» DATA LISTING
- - - -
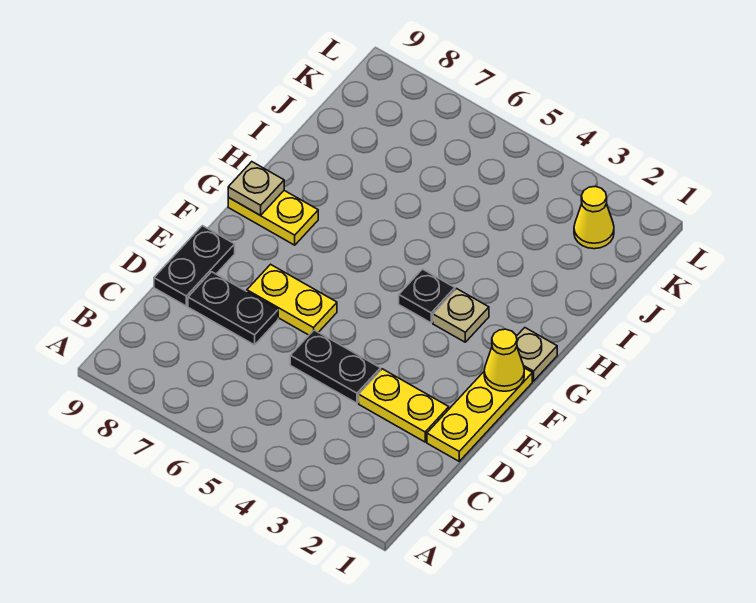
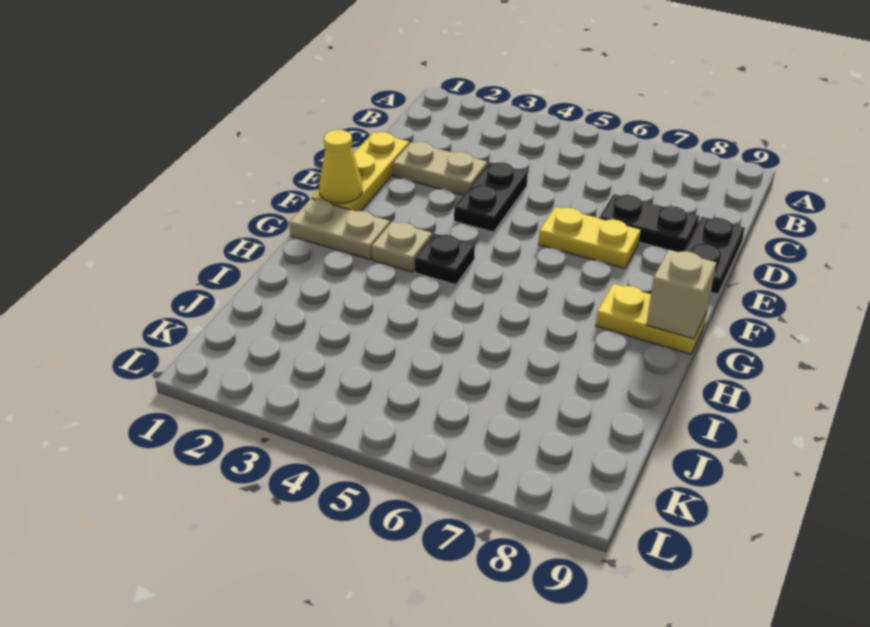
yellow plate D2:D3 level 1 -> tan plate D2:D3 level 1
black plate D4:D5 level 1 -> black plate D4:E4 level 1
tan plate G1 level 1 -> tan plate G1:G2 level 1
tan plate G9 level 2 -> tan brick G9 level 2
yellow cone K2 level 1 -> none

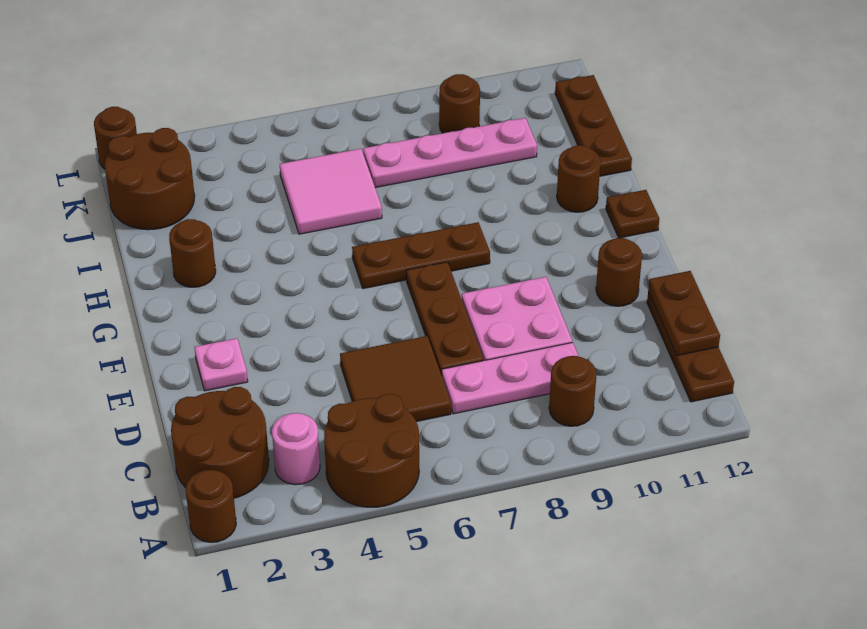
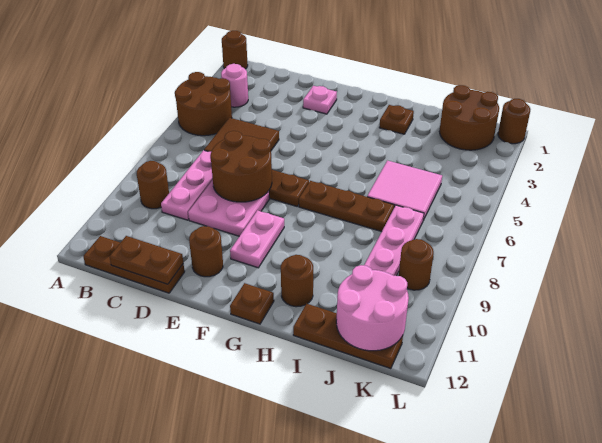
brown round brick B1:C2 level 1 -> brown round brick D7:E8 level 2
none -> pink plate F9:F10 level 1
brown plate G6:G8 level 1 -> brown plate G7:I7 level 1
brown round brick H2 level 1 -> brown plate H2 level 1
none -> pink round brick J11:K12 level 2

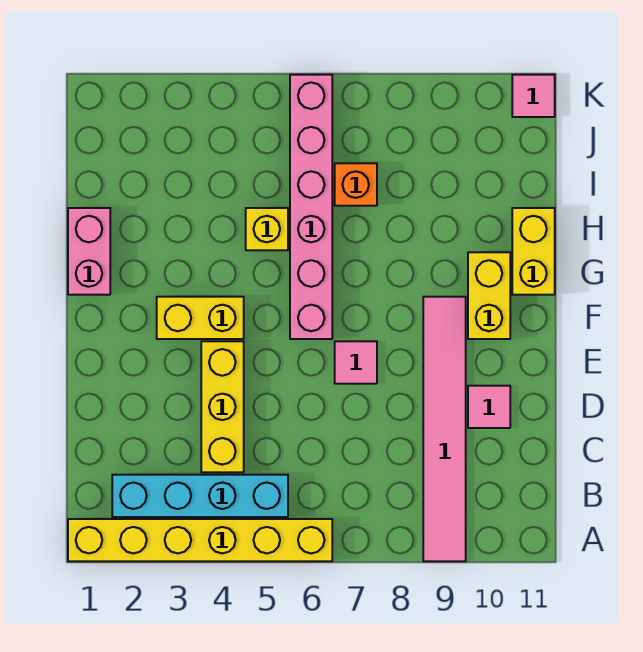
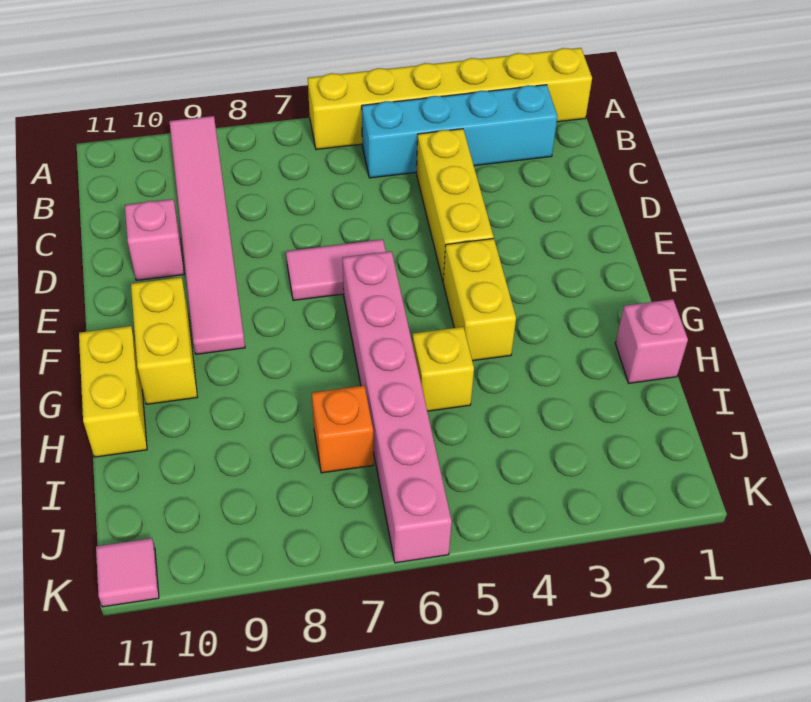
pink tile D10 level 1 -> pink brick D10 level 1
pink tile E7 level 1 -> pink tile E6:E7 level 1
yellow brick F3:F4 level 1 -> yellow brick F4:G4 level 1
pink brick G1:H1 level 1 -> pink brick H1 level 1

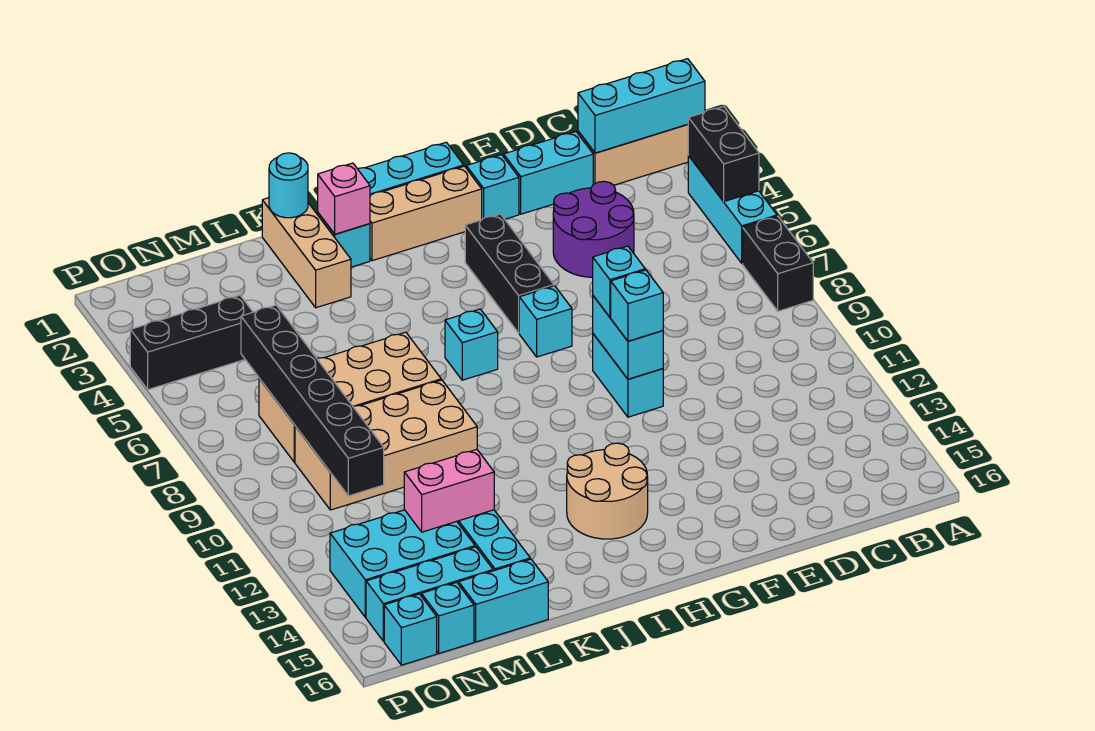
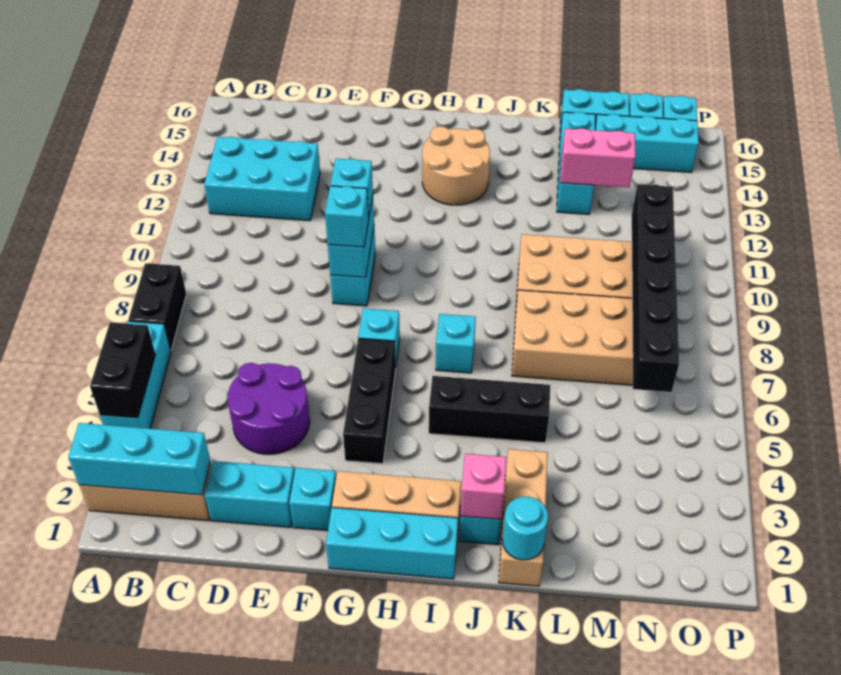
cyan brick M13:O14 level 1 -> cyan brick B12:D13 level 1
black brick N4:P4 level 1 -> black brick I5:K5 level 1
- - - -
» EXERCISE REQUIREMENTS
Within the data above, pick out all lines holding the word "black".

» SOLVED PROBLEM
black plate D4:D5 level 1 -> black plate D4:E4 level 1
black brick N4:P4 level 1 -> black brick I5:K5 level 1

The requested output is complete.